### Entries taken from a collection:
────────────────────

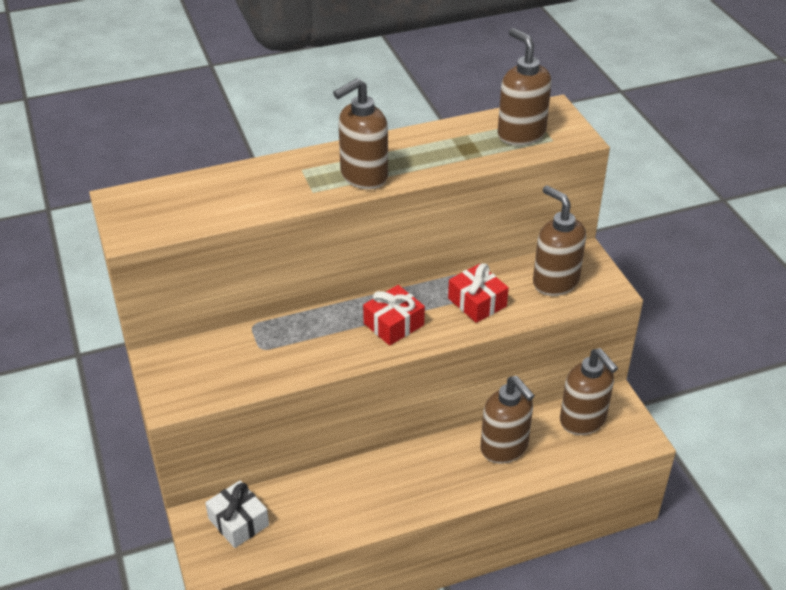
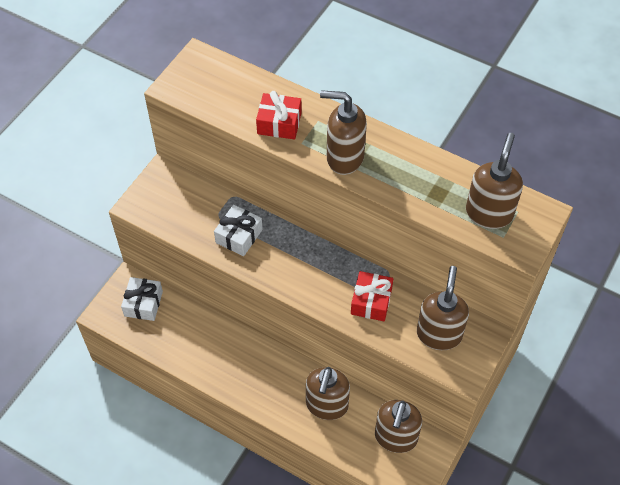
camera: 50 degrees right, 15 degrees up
(303, 347) = (239, 236): none -> white gift
(393, 324) = (304, 269): red gift -> red gift (279, 123)

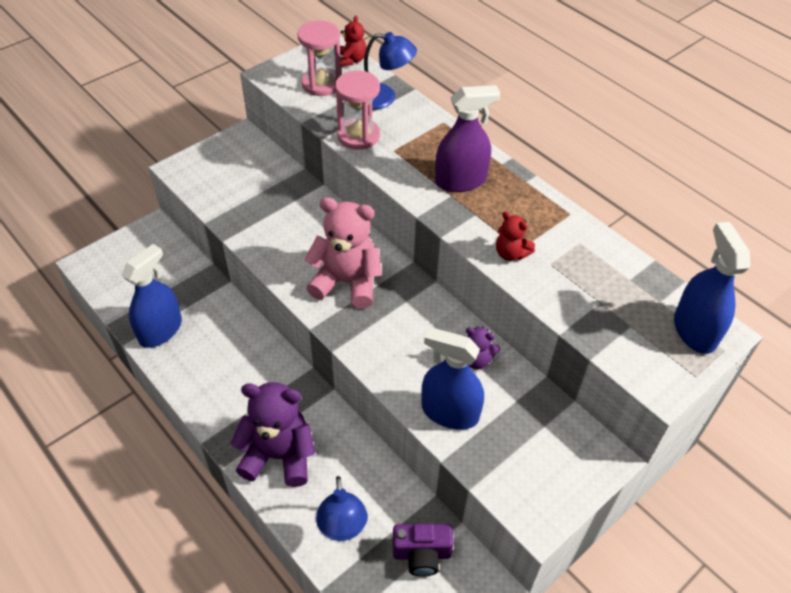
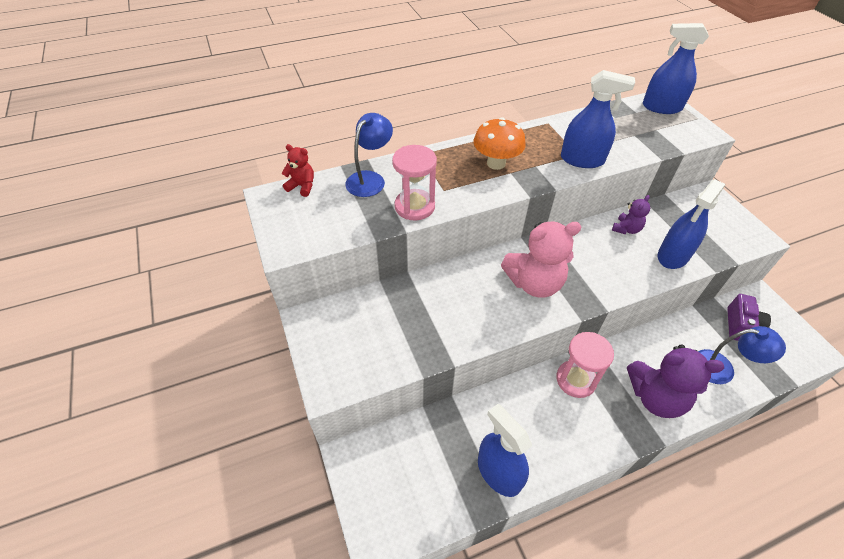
camera: 70 degrees left, 0 degrees up
(279, 456) = (655, 397): purple teddy bear -> purple teddy bear turned 105 degrees counterclockwise
(321, 84) = (325, 214): pink hourglass -> pink hourglass (576, 380)
(347, 282) = (534, 283): pink teddy bear -> pink teddy bear turned 135 degrees counterclockwise
(460, 181) = (496, 163): purple spray bottle -> orange mushroom
(511, 253) = (582, 160): red teddy bear -> blue spray bottle

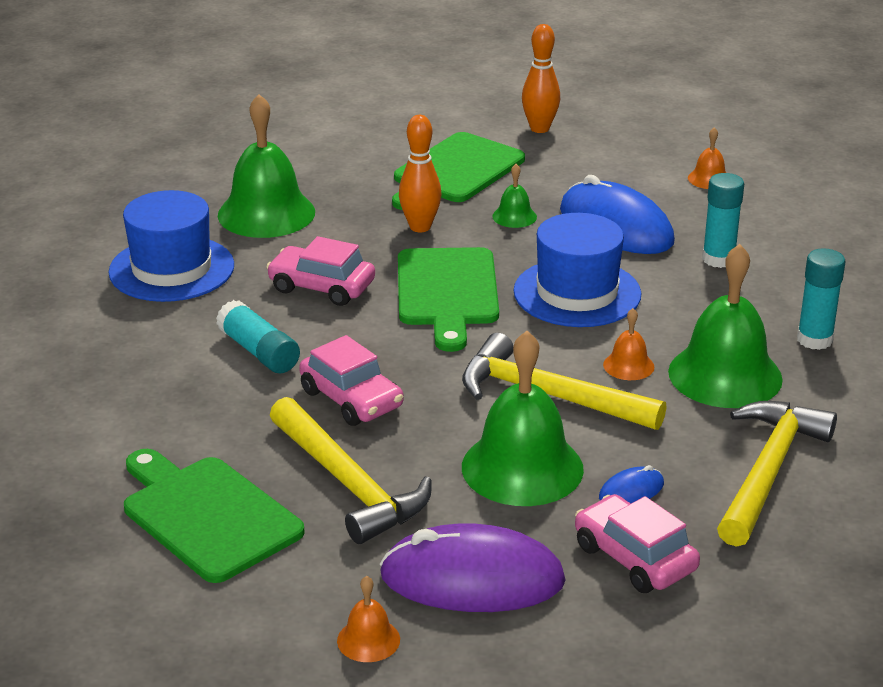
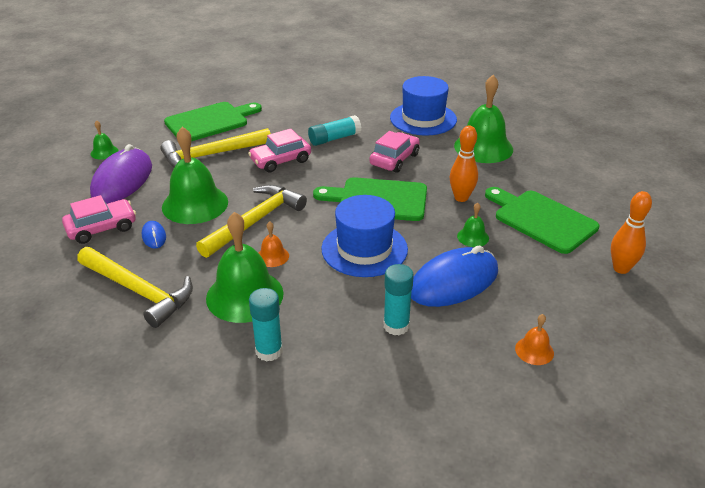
camera: 100 degrees right, 5 degrees up
(368, 640) = (104, 152): orange bell -> green bell

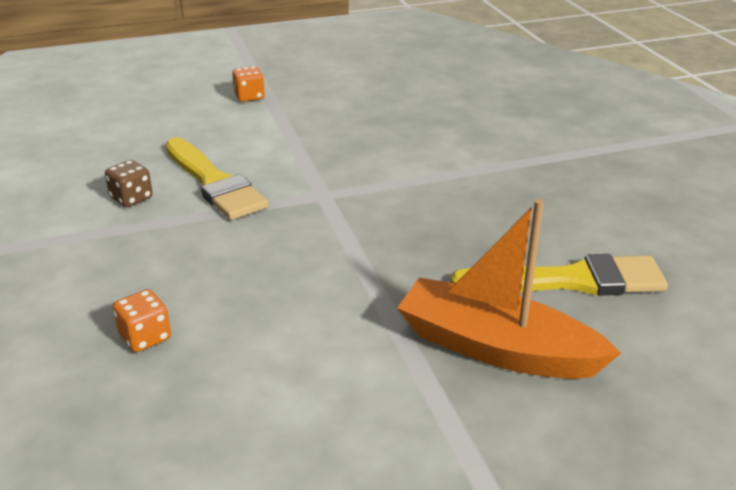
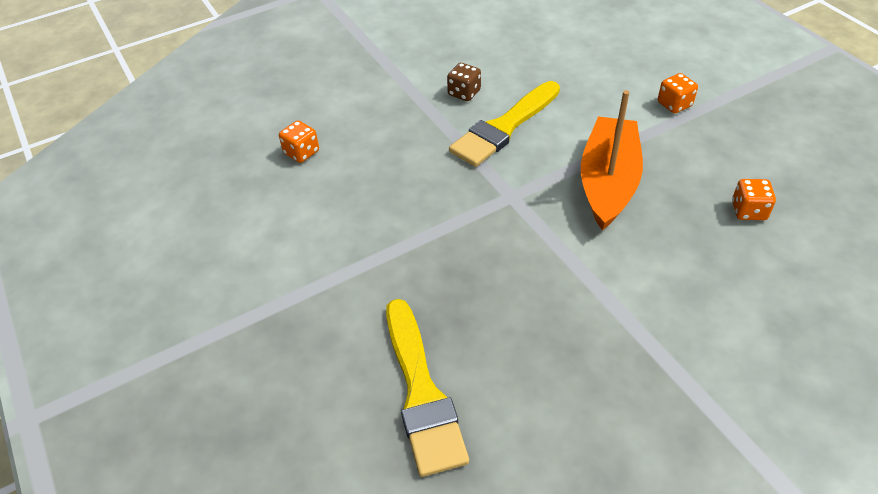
camera: 80 degrees right, 15 degrees up
(400, 96) = (748, 211): none -> orange dice
(496, 348) = (315, 344): orange boat -> orange boat (608, 182)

────────────────────

### Description of the task:
All lines from the one holding "(279, 456) = (655, 397): purple" through the last line of the entries, and nothing else, are to be output exactly; leave out the pictures.

### Written answer:
(279, 456) = (655, 397): purple teddy bear -> purple teddy bear turned 105 degrees counterclockwise
(321, 84) = (325, 214): pink hourglass -> pink hourglass (576, 380)
(347, 282) = (534, 283): pink teddy bear -> pink teddy bear turned 135 degrees counterclockwise
(460, 181) = (496, 163): purple spray bottle -> orange mushroom
(511, 253) = (582, 160): red teddy bear -> blue spray bottle

camera: 100 degrees right, 5 degrees up
(368, 640) = (104, 152): orange bell -> green bell

camera: 80 degrees right, 15 degrees up
(400, 96) = (748, 211): none -> orange dice
(496, 348) = (315, 344): orange boat -> orange boat (608, 182)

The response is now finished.